Short task: Rewrite the stretch from the start of the records through the line containing "gray trapezoid: rotated 26 degrees clockwise", putting "silver trapezoid" wherever "gray trapezoid" appears and changing nothing else.

>> START

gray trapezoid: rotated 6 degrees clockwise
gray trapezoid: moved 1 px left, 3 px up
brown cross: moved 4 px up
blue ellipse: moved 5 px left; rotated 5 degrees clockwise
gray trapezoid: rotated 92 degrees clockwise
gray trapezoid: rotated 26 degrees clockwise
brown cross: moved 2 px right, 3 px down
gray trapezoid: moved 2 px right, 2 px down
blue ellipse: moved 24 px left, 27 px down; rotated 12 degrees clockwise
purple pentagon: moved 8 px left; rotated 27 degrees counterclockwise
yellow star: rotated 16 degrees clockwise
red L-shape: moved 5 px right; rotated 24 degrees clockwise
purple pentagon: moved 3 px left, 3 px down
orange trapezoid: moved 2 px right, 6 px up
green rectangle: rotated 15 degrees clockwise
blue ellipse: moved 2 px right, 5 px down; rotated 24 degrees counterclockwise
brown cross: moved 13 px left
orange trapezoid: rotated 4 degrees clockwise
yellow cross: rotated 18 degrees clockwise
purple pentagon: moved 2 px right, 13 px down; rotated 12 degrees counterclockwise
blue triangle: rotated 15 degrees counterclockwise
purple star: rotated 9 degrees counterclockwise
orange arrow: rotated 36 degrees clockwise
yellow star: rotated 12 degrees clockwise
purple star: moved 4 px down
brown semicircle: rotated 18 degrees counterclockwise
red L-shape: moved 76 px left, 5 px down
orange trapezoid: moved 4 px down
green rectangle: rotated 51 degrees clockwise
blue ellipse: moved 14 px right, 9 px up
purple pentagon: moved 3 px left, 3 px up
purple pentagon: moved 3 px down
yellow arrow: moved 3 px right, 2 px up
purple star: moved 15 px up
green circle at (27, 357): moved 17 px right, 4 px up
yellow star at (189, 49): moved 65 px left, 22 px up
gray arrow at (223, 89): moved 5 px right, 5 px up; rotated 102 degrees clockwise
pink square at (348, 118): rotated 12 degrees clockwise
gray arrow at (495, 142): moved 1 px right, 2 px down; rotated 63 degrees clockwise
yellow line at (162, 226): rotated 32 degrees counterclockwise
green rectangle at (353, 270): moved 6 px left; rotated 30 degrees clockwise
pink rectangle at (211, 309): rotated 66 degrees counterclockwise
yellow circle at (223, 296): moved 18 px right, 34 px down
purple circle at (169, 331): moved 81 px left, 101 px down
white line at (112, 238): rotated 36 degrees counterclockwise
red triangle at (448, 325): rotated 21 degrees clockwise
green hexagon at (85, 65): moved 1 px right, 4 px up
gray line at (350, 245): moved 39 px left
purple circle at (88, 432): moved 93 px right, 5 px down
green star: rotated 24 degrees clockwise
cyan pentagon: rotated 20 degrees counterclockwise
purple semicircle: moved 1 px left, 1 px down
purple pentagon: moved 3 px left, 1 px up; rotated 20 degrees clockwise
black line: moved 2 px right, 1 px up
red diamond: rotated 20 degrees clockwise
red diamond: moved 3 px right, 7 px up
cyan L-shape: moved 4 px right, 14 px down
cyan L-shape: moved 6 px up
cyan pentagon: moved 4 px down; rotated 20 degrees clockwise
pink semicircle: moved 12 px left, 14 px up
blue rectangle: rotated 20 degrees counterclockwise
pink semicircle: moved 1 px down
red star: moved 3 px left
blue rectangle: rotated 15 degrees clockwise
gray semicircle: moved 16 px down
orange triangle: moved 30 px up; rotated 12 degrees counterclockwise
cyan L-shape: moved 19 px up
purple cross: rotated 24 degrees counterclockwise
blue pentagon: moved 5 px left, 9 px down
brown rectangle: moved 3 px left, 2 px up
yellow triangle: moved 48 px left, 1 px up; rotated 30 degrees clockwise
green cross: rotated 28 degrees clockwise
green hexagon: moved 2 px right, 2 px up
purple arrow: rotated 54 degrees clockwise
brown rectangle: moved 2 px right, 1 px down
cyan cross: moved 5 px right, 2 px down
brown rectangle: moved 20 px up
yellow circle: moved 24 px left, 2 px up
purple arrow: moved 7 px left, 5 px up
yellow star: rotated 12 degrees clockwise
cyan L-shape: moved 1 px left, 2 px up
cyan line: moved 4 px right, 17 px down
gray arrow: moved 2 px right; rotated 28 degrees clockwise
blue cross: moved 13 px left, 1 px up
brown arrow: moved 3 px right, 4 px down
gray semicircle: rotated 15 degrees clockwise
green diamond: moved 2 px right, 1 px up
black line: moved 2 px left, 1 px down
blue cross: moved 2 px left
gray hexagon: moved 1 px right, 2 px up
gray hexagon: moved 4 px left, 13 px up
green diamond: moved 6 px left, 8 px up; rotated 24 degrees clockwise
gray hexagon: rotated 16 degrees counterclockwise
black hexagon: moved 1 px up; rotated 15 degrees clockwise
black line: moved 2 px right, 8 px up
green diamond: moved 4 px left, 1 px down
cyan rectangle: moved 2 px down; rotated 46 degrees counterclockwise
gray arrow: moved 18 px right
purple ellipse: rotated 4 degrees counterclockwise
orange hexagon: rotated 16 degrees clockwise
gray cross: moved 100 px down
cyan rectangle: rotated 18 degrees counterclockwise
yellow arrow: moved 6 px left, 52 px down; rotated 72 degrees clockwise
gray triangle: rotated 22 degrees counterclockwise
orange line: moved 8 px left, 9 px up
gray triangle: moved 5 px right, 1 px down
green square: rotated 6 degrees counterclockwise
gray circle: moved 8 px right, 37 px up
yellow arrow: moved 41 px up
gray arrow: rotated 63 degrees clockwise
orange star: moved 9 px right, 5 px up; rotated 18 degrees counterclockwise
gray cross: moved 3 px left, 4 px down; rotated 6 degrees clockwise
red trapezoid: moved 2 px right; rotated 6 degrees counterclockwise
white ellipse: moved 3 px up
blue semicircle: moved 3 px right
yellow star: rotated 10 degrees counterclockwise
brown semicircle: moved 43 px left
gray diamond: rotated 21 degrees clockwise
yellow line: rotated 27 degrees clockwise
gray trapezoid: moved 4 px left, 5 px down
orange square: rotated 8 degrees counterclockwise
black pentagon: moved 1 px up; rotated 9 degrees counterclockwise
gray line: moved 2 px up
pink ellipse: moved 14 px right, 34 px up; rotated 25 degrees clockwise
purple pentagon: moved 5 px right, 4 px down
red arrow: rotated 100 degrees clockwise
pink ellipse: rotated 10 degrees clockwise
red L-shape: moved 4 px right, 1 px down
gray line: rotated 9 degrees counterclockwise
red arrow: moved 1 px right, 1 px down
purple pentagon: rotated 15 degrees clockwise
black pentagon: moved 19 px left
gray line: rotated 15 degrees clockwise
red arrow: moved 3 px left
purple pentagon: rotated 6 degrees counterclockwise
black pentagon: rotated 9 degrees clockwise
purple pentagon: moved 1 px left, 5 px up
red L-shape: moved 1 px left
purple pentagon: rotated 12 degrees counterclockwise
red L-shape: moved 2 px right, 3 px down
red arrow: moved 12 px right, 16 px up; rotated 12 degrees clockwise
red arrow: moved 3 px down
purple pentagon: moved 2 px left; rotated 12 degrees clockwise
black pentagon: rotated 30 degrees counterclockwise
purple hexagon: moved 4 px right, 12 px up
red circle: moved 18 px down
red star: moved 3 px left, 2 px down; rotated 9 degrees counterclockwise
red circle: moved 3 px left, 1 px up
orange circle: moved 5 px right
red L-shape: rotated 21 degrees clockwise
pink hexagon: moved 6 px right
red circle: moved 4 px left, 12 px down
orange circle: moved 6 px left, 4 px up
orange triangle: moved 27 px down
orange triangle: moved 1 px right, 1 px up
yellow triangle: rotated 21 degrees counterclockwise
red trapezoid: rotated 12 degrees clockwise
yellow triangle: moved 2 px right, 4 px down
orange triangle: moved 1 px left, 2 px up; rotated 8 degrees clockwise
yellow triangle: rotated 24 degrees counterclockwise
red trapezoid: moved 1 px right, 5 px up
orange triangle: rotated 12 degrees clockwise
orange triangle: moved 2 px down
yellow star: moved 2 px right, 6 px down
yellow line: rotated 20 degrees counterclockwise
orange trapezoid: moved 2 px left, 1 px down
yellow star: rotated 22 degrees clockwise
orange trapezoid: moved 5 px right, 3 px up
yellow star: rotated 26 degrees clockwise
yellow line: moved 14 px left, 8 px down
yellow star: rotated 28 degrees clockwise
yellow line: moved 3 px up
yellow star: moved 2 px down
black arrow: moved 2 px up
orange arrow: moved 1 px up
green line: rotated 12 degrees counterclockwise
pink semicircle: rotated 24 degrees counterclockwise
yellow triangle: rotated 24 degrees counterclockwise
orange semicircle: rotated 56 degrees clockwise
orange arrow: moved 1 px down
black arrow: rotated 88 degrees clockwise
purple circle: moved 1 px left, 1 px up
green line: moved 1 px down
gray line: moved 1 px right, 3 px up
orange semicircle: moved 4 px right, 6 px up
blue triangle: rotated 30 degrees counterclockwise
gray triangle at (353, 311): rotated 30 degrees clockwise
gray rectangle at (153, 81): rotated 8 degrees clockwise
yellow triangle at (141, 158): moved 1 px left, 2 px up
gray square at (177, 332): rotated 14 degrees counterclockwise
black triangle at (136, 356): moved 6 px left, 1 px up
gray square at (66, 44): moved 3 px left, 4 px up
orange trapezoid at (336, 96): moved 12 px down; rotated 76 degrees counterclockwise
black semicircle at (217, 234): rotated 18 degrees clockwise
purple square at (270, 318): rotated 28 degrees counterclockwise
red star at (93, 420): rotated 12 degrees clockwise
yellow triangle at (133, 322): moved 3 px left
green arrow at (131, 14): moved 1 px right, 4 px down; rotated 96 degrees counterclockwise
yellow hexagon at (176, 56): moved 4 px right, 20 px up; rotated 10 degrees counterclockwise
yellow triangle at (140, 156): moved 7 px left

>> END

Finished task:
silver trapezoid: rotated 6 degrees clockwise
silver trapezoid: moved 1 px left, 3 px up
brown cross: moved 4 px up
blue ellipse: moved 5 px left; rotated 5 degrees clockwise
silver trapezoid: rotated 92 degrees clockwise
silver trapezoid: rotated 26 degrees clockwise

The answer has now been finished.